__WHAT IS REQUIRED__
Only an exact copy of the entries, stripped of pictures, will serve as the answer.

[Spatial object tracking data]
#####
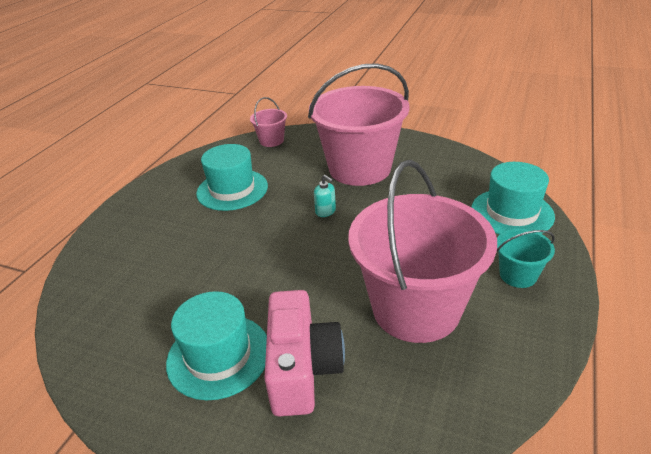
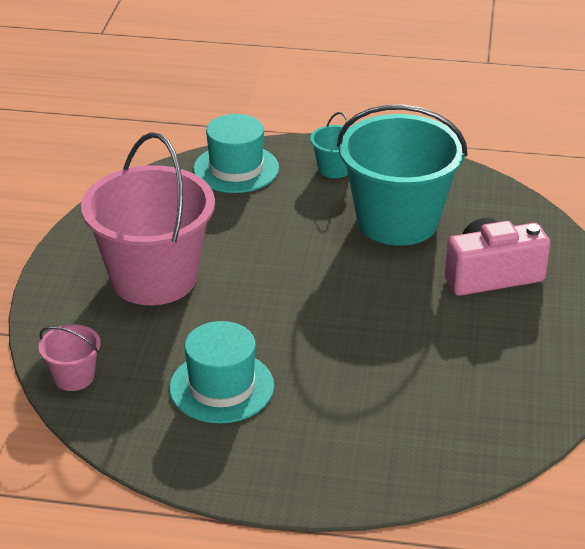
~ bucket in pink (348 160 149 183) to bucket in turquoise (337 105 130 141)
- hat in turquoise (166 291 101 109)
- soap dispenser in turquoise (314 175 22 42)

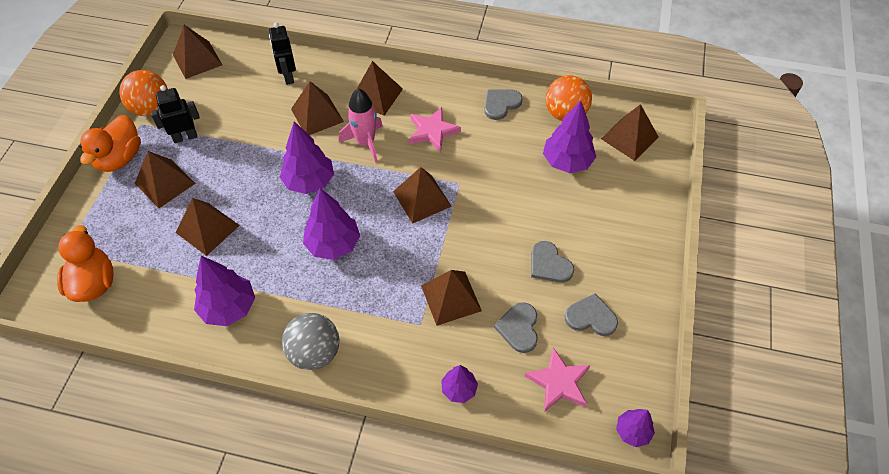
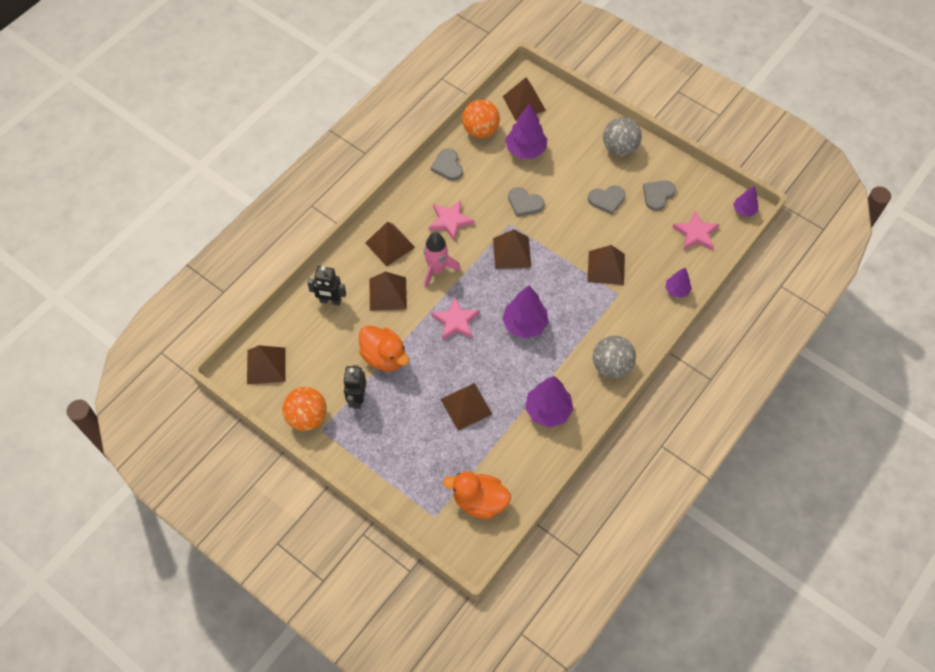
~ duck in orange (79 115 62 57) to (359 325 50 46)
~ tree in purple (280 121 54 73) to star in pink (431 296 49 45)
~ heart in grey (494 302 44 51) to (508 187 36 30)
+ ball in grey (603 117 39 39)
- pyramid in brown (135 151 61 57)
#####
__ANSWER__
~ bucket in pink (348 160 149 183) to bucket in turquoise (337 105 130 141)
- hat in turquoise (166 291 101 109)
- soap dispenser in turquoise (314 175 22 42)

~ duck in orange (79 115 62 57) to (359 325 50 46)
~ tree in purple (280 121 54 73) to star in pink (431 296 49 45)
~ heart in grey (494 302 44 51) to (508 187 36 30)
+ ball in grey (603 117 39 39)
- pyramid in brown (135 151 61 57)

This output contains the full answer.